Beneath this instruction is a listing; print exactly the lines in it starting at the line that contains "C106: 47pF (GND, NET5) -> 47pF (GND, NET15)" and going through the line that contains "R104: 1.5 (+12V, NET1) -> 1.5 (+12V, NET22)".

DATA FOR THIS EXERCISE →
»»

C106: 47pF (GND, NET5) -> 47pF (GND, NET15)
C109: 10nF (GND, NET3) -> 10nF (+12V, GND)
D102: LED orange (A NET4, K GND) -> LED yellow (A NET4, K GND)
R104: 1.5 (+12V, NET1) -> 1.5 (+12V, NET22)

««
»»

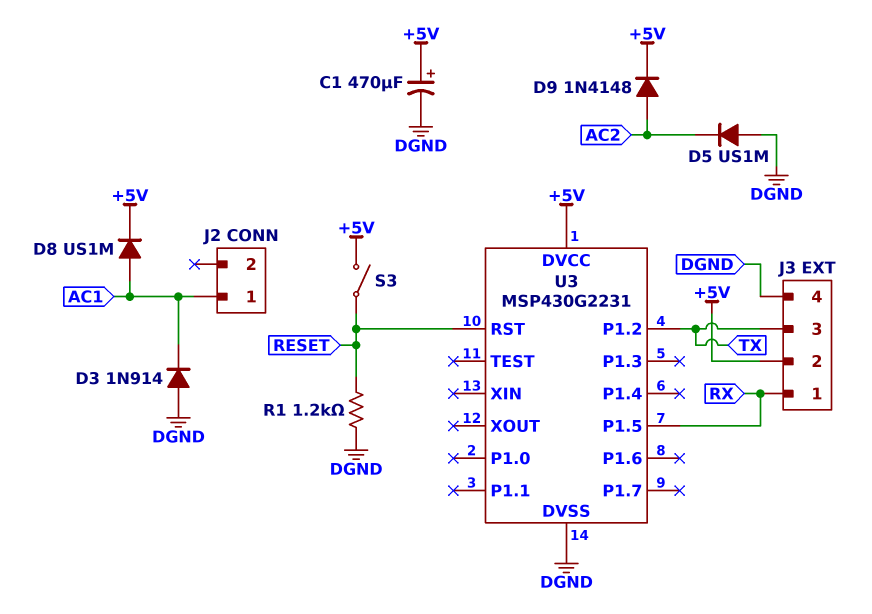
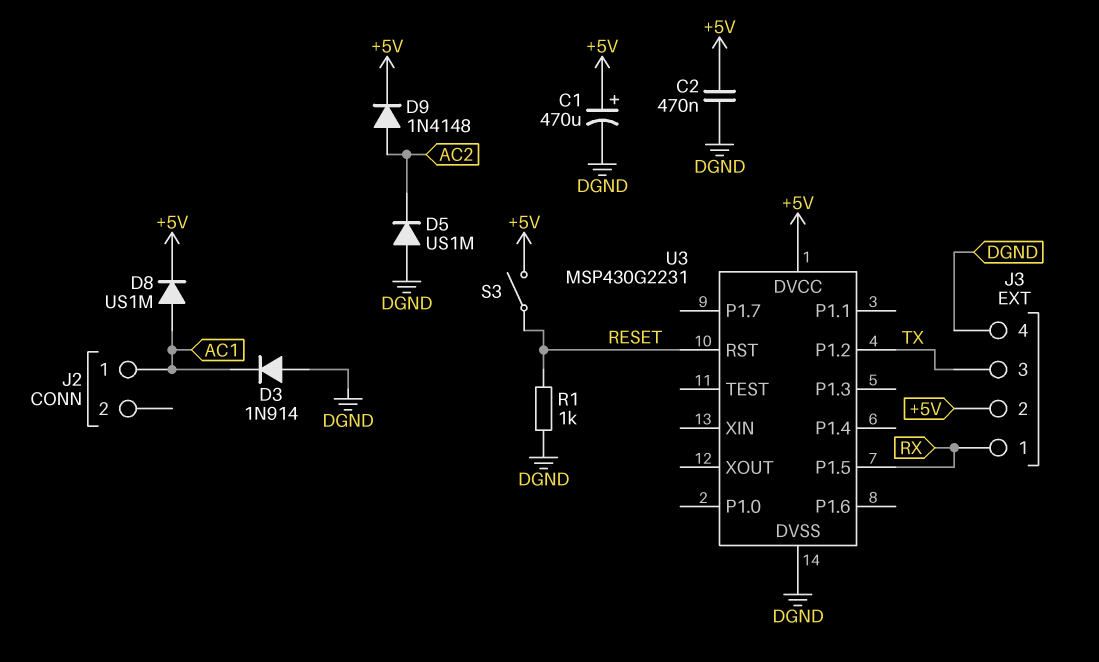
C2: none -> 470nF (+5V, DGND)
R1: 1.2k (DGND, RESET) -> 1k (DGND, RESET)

««

YOUR RESPONSE →
C106: 47pF (GND, NET5) -> 47pF (GND, NET15)
C109: 10nF (GND, NET3) -> 10nF (+12V, GND)
D102: LED orange (A NET4, K GND) -> LED yellow (A NET4, K GND)
R104: 1.5 (+12V, NET1) -> 1.5 (+12V, NET22)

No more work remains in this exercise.